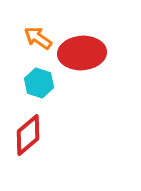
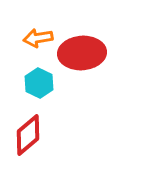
orange arrow: rotated 44 degrees counterclockwise
cyan hexagon: rotated 8 degrees clockwise
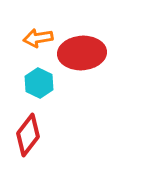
red diamond: rotated 12 degrees counterclockwise
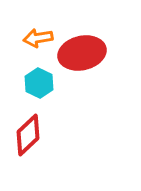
red ellipse: rotated 9 degrees counterclockwise
red diamond: rotated 9 degrees clockwise
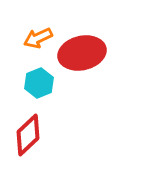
orange arrow: rotated 16 degrees counterclockwise
cyan hexagon: rotated 12 degrees clockwise
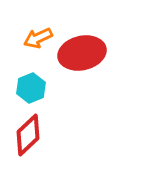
cyan hexagon: moved 8 px left, 5 px down
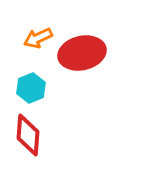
red diamond: rotated 42 degrees counterclockwise
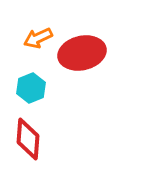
red diamond: moved 4 px down
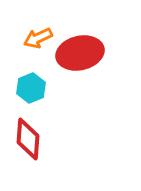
red ellipse: moved 2 px left
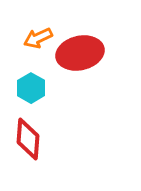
cyan hexagon: rotated 8 degrees counterclockwise
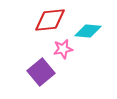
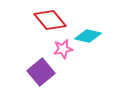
red diamond: rotated 56 degrees clockwise
cyan diamond: moved 5 px down; rotated 8 degrees clockwise
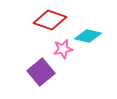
red diamond: rotated 32 degrees counterclockwise
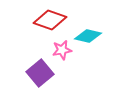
pink star: moved 1 px left, 1 px down
purple square: moved 1 px left, 1 px down
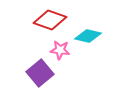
pink star: moved 2 px left; rotated 18 degrees clockwise
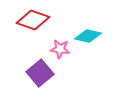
red diamond: moved 17 px left
pink star: moved 1 px up
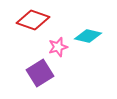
pink star: moved 2 px left, 2 px up; rotated 24 degrees counterclockwise
purple square: rotated 8 degrees clockwise
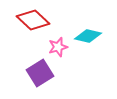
red diamond: rotated 24 degrees clockwise
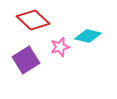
pink star: moved 2 px right
purple square: moved 14 px left, 13 px up
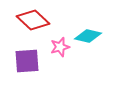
purple square: moved 1 px right, 1 px down; rotated 28 degrees clockwise
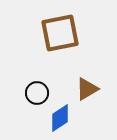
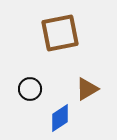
black circle: moved 7 px left, 4 px up
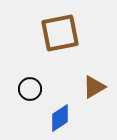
brown triangle: moved 7 px right, 2 px up
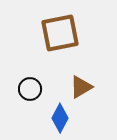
brown triangle: moved 13 px left
blue diamond: rotated 28 degrees counterclockwise
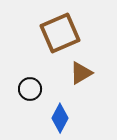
brown square: rotated 12 degrees counterclockwise
brown triangle: moved 14 px up
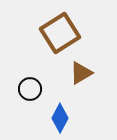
brown square: rotated 9 degrees counterclockwise
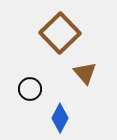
brown square: rotated 12 degrees counterclockwise
brown triangle: moved 4 px right; rotated 40 degrees counterclockwise
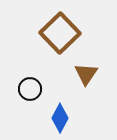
brown triangle: moved 1 px right, 1 px down; rotated 15 degrees clockwise
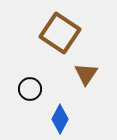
brown square: rotated 12 degrees counterclockwise
blue diamond: moved 1 px down
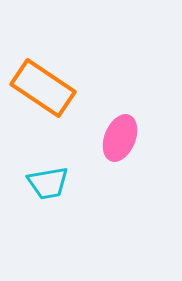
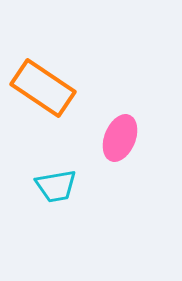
cyan trapezoid: moved 8 px right, 3 px down
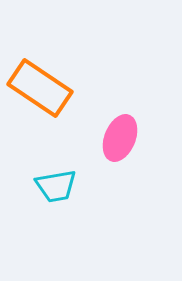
orange rectangle: moved 3 px left
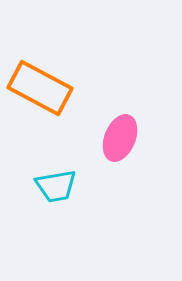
orange rectangle: rotated 6 degrees counterclockwise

-*-

» **What the task requires**: Rewrite every line of the listing with "red diamond" renamed to "crimson diamond" wherever it occurs, keeping everything else the same. Leave out the picture lines.

» **Answer in full**:
orange arrow: rotated 44 degrees counterclockwise
cyan hexagon: rotated 8 degrees clockwise
crimson diamond: rotated 12 degrees counterclockwise
red ellipse: rotated 9 degrees counterclockwise
crimson diamond: rotated 9 degrees clockwise
orange arrow: rotated 16 degrees counterclockwise
cyan hexagon: rotated 12 degrees clockwise
cyan hexagon: moved 8 px left, 5 px down
crimson diamond: rotated 42 degrees counterclockwise
crimson diamond: moved 4 px down
red ellipse: moved 2 px left
cyan hexagon: rotated 8 degrees counterclockwise
crimson diamond: rotated 56 degrees clockwise
cyan diamond: moved 5 px down; rotated 8 degrees clockwise
crimson diamond: rotated 32 degrees counterclockwise
pink star: moved 1 px left, 1 px down
purple square: moved 1 px left, 1 px down
pink star: moved 2 px left; rotated 18 degrees clockwise
crimson diamond: moved 17 px left
pink star: moved 1 px up
pink star: moved 2 px left, 2 px up; rotated 24 degrees counterclockwise
purple square: rotated 8 degrees clockwise
crimson diamond: rotated 24 degrees clockwise
pink star: moved 2 px right
purple square: moved 14 px left, 13 px up
purple square: moved 1 px right, 1 px down; rotated 28 degrees clockwise
black circle: moved 7 px left, 4 px up
brown triangle: moved 7 px right, 2 px up
brown triangle: moved 13 px left
blue diamond: rotated 28 degrees counterclockwise
brown square: rotated 12 degrees counterclockwise
brown triangle: moved 14 px up
brown square: rotated 9 degrees counterclockwise
brown square: rotated 12 degrees counterclockwise
brown triangle: moved 4 px right; rotated 40 degrees counterclockwise
brown triangle: moved 1 px right, 1 px down; rotated 15 degrees clockwise
brown square: rotated 12 degrees counterclockwise
blue diamond: moved 1 px down
cyan trapezoid: moved 8 px right, 3 px down
orange rectangle: moved 3 px left
orange rectangle: rotated 6 degrees counterclockwise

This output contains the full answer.